How to complete this task:
Leave out any pictures and transcribe all other data below exactly.

------ Dataset

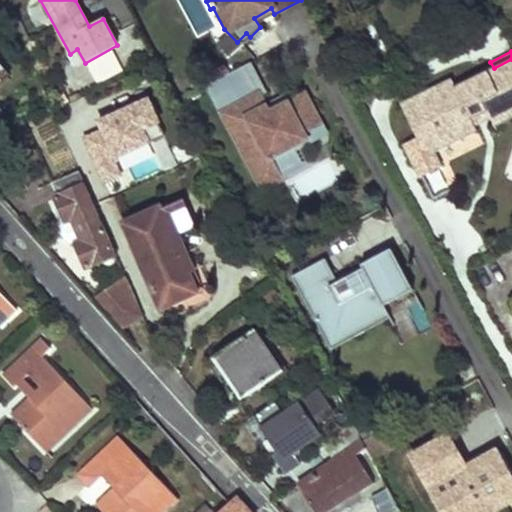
[(470,119),(485,111),(492,126),(511,116),(511,59),(494,68),(455,87),(451,80),(407,102),(413,115),(407,118),(417,139),(424,135),(431,151),(475,130),(470,119)]
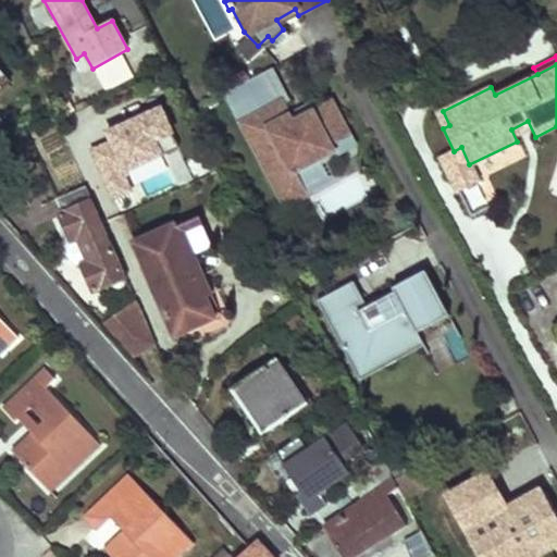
[(273,67),(265,72),(283,104),(291,100),(273,67)]
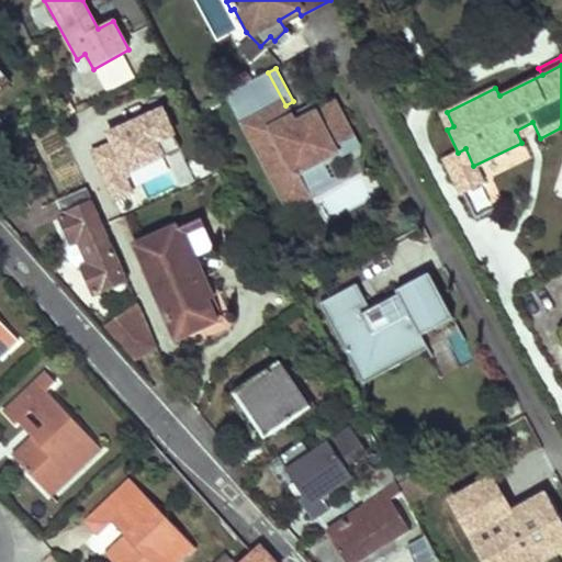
[(261,160),(288,209),(308,198),(305,192),(329,179),(323,165),(316,154),(351,135),(336,105),(319,114),(296,126),(292,116),(285,105),(268,72),(226,94),(251,141),(255,139),(266,159),(261,160)]
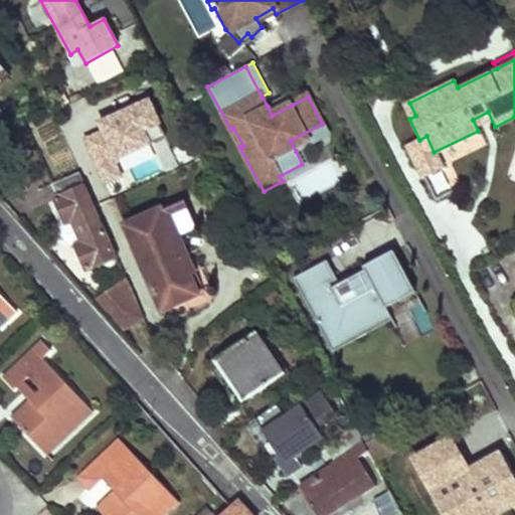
[(293,105),(288,96),(268,107),(272,116),(293,105)]
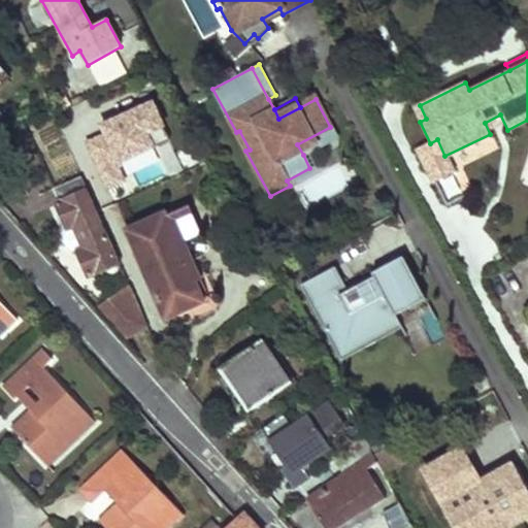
[(122,172),(173,151),(153,104),(81,135),(105,190),(126,182),(122,172)]
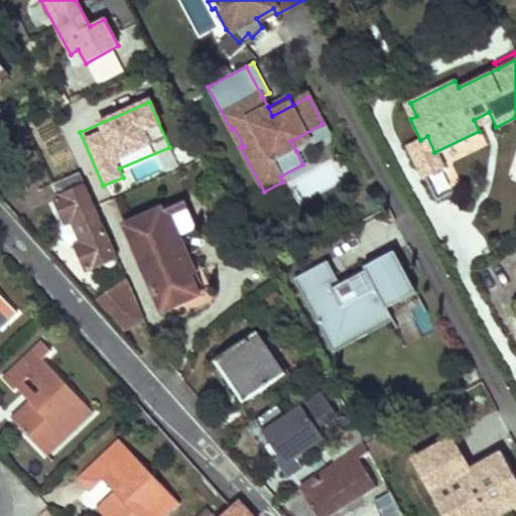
[(410,103),(404,106),(410,119),(416,116),(410,103)]
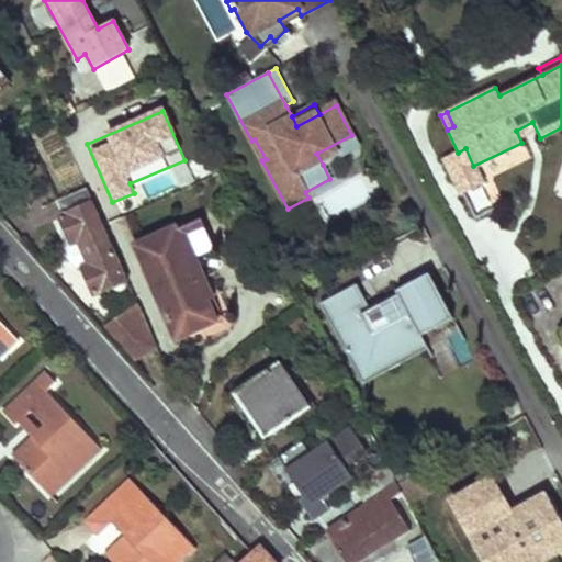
[(357,146),(351,135),(316,154),(323,165),(357,146)]
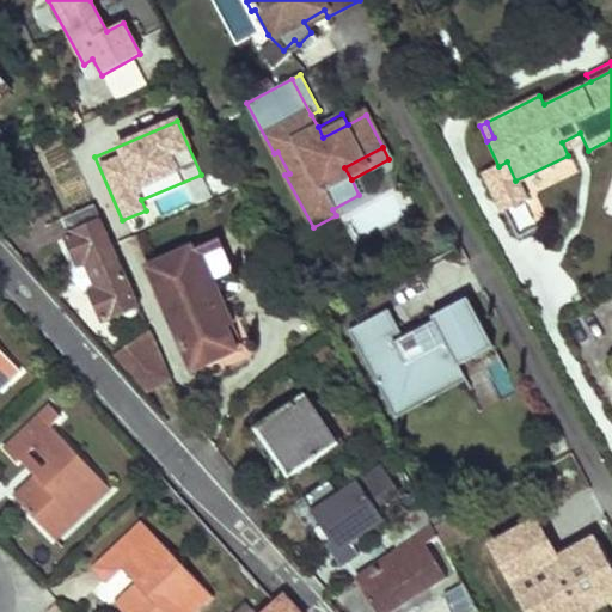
[(499,166),(495,167),(503,187),(515,181),(507,161),(499,166)]
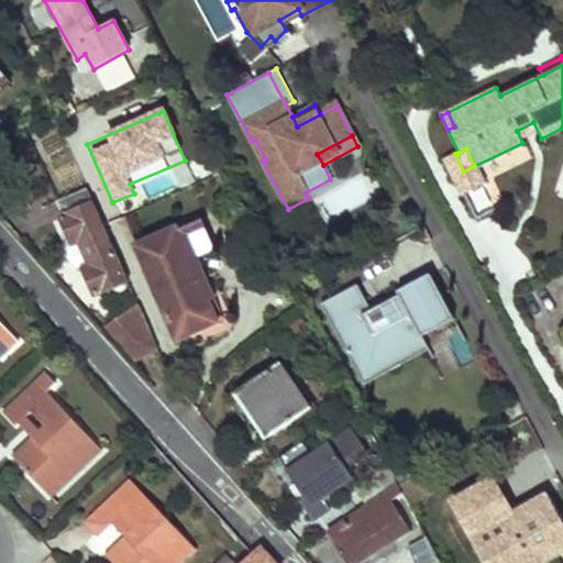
[(212,176),(224,170),(218,157),(206,163),(212,176)]
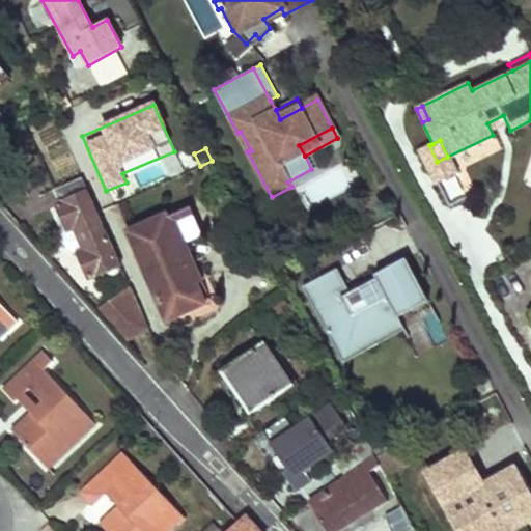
[(60,203),(88,192),(82,178),(54,191),(60,203)]
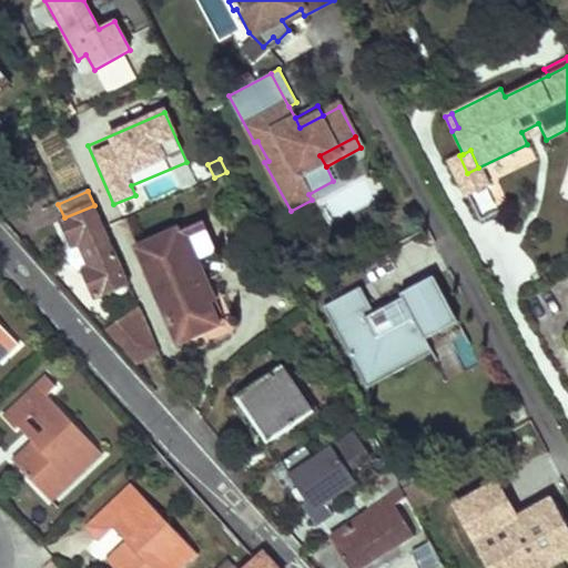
[(64,217),(62,219),(73,245),(80,242),(91,267),(83,271),(95,296),(128,283),(94,205),(64,217)]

------------

Task answer:
[(470,119),(485,111),(492,126),(511,116),(511,59),(494,68),(455,87),(451,80),(407,102),(413,115),(407,118),(417,139),(424,135),(431,151),(475,130),(470,119)]
[(273,67),(265,72),(283,104),(291,100),(273,67)]
[(261,160),(288,209),(308,198),(305,192),(329,179),(323,165),(316,154),(351,135),(336,105),(319,114),(296,126),(292,116),(285,105),(268,72),(226,94),(251,141),(255,139),(266,159),(261,160)]
[(293,105),(288,96),(268,107),(272,116),(293,105)]
[(122,172),(173,151),(153,104),(81,135),(105,190),(126,182),(122,172)]
[(410,103),(404,106),(410,119),(416,116),(410,103)]
[(357,146),(351,135),(316,154),(323,165),(357,146)]
[(499,166),(495,167),(503,187),(515,181),(507,161),(499,166)]
[(212,176),(224,170),(218,157),(206,163),(212,176)]
[(60,203),(88,192),(82,178),(54,191),(60,203)]
[(64,217),(62,219),(73,245),(80,242),(91,267),(83,271),(95,296),(128,283),(94,205),(64,217)]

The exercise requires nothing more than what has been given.